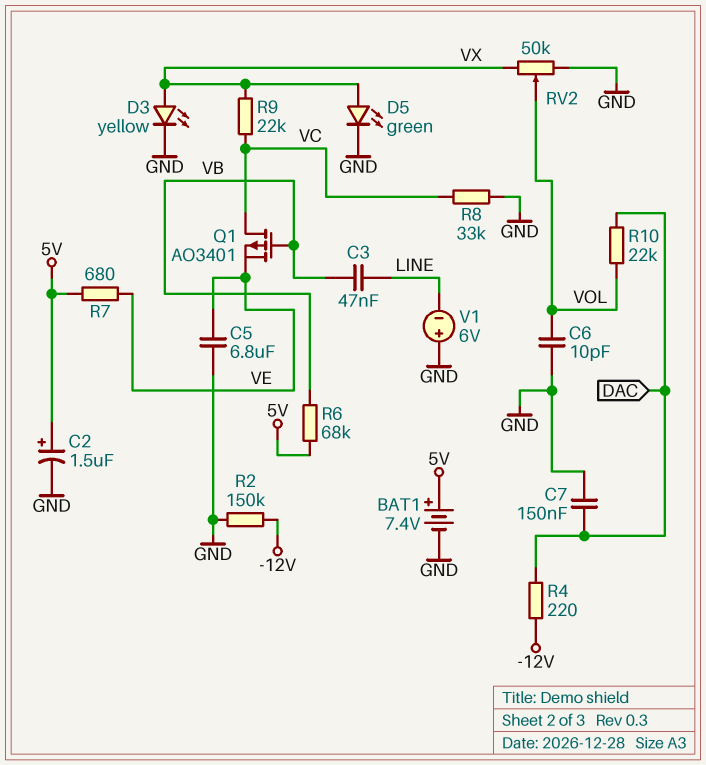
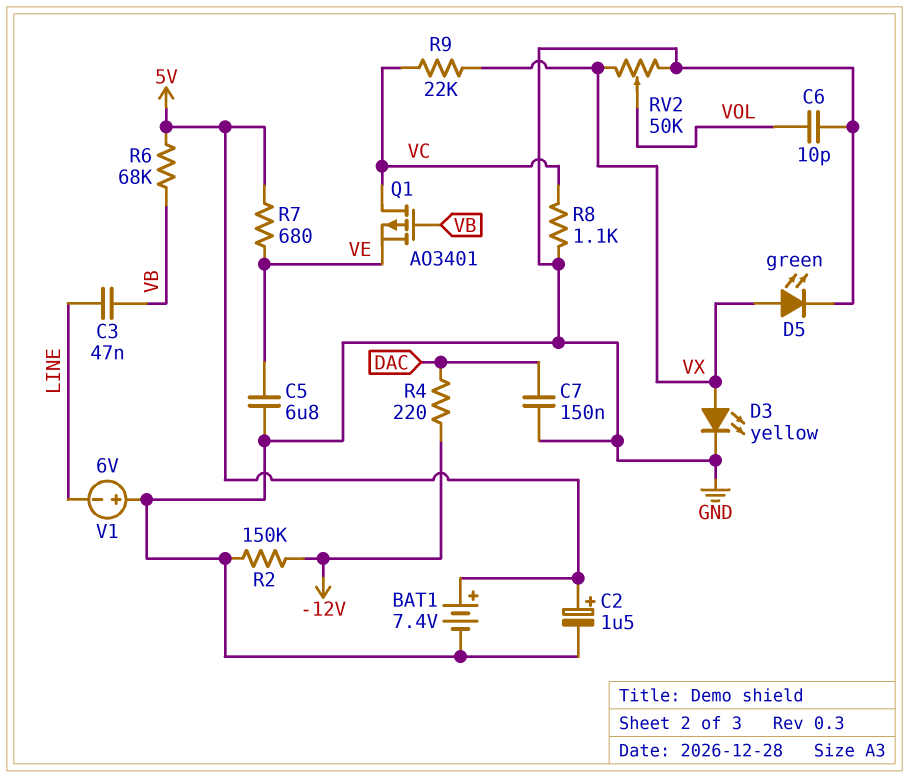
R8: 33k (GND, VC) -> 1.1k (GND, VC)
R10: 22k (DAC, VOL) -> none

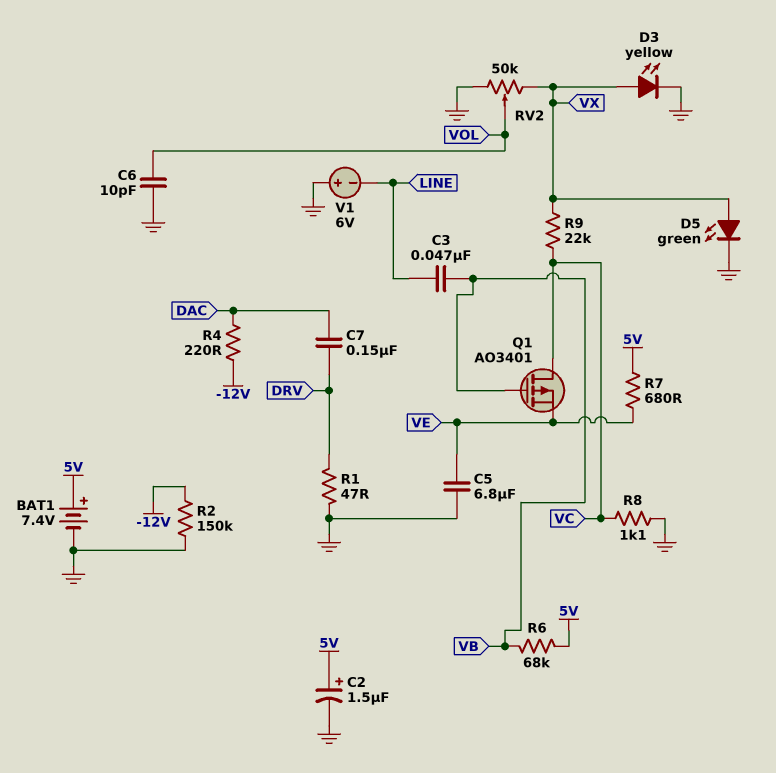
C7: 150nF (DAC, GND) -> 150nF (DAC, DRV)
R1: none -> 47 (DRV, GND)

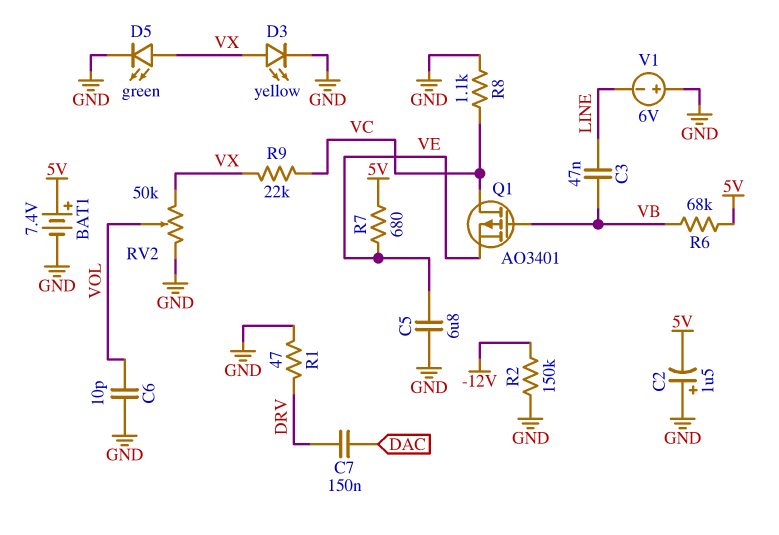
C2: 1.5uF (plus 5V, minus GND) -> 1.5uF (plus GND, minus 5V)
R4: 220 (-12V, DAC) -> none

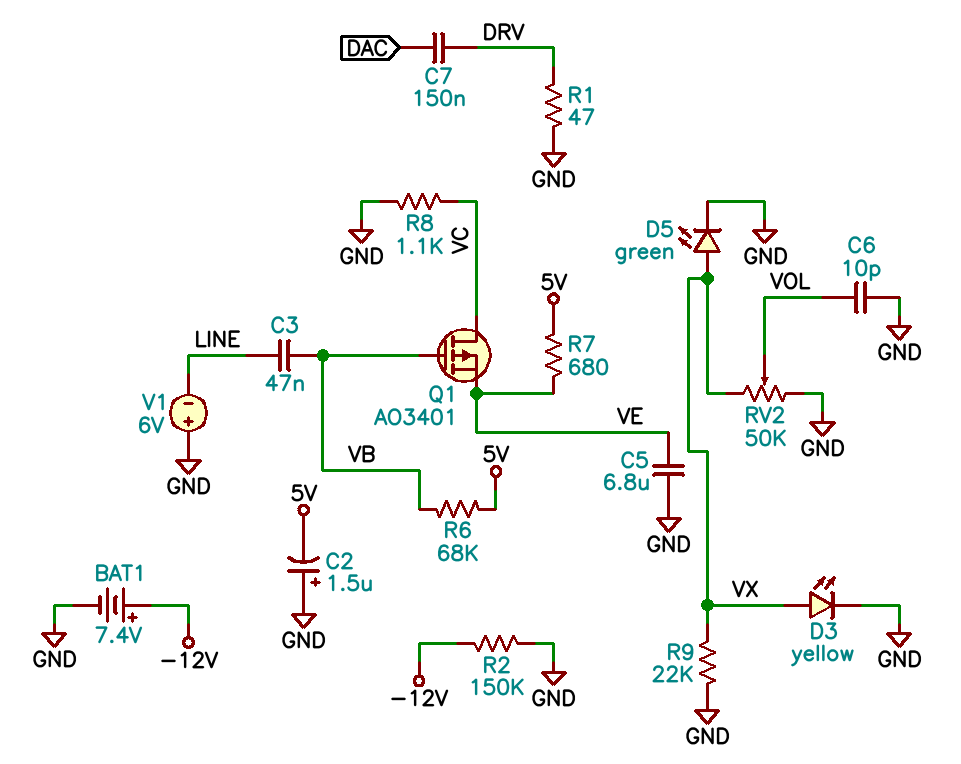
BAT1: 7.4V (plus 5V, minus GND) -> 7.4V (plus -12V, minus GND)
R9: 22k (VC, VX) -> 22k (GND, VX)

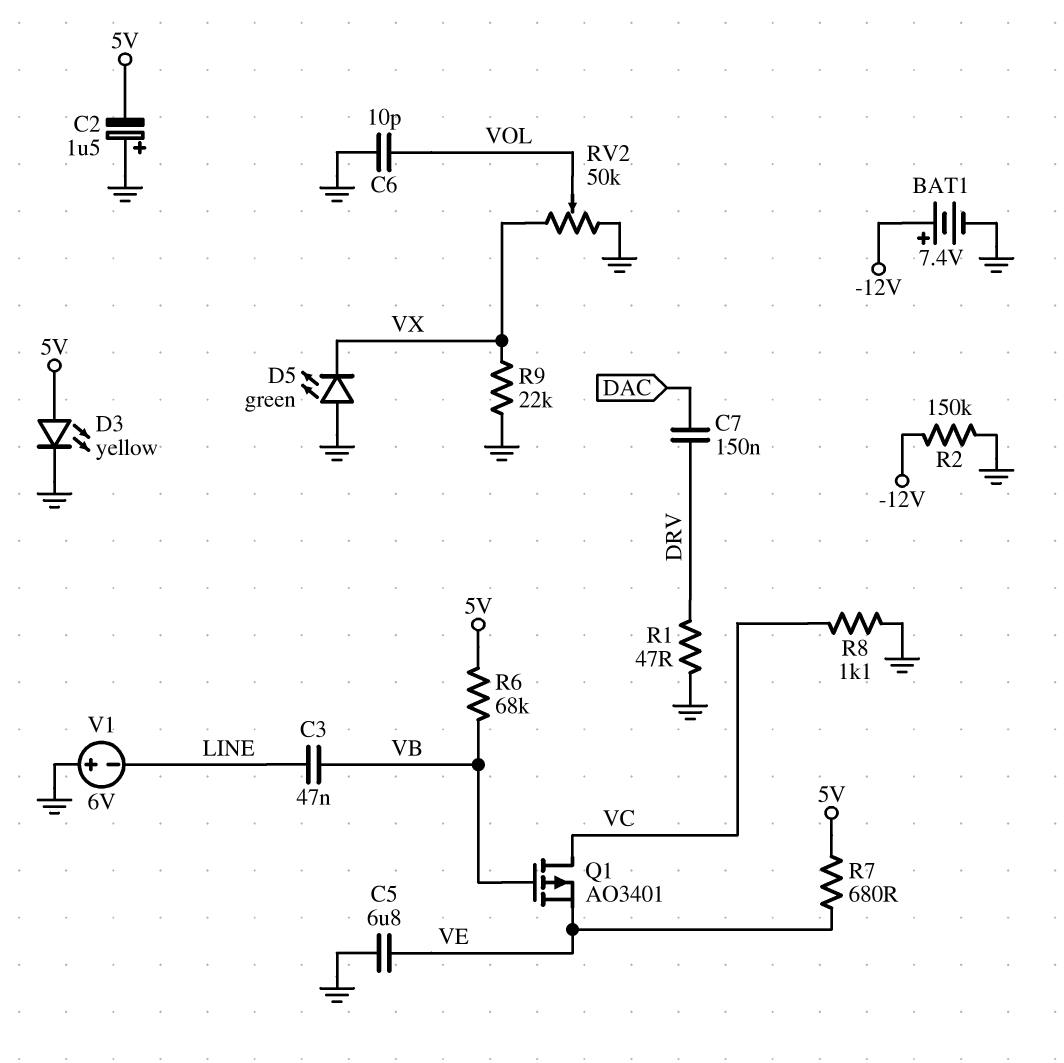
D3: LED yellow (A VX, K GND) -> LED yellow (A 5V, K GND)
D5: LED green (A VX, K GND) -> LED green (A GND, K VX)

◆ What is being asked: Retype the entries above word for word, minus any images.

◆ Solution:
R8: 33k (GND, VC) -> 1.1k (GND, VC)
R10: 22k (DAC, VOL) -> none

C7: 150nF (DAC, GND) -> 150nF (DAC, DRV)
R1: none -> 47 (DRV, GND)

C2: 1.5uF (plus 5V, minus GND) -> 1.5uF (plus GND, minus 5V)
R4: 220 (-12V, DAC) -> none

BAT1: 7.4V (plus 5V, minus GND) -> 7.4V (plus -12V, minus GND)
R9: 22k (VC, VX) -> 22k (GND, VX)

D3: LED yellow (A VX, K GND) -> LED yellow (A 5V, K GND)
D5: LED green (A VX, K GND) -> LED green (A GND, K VX)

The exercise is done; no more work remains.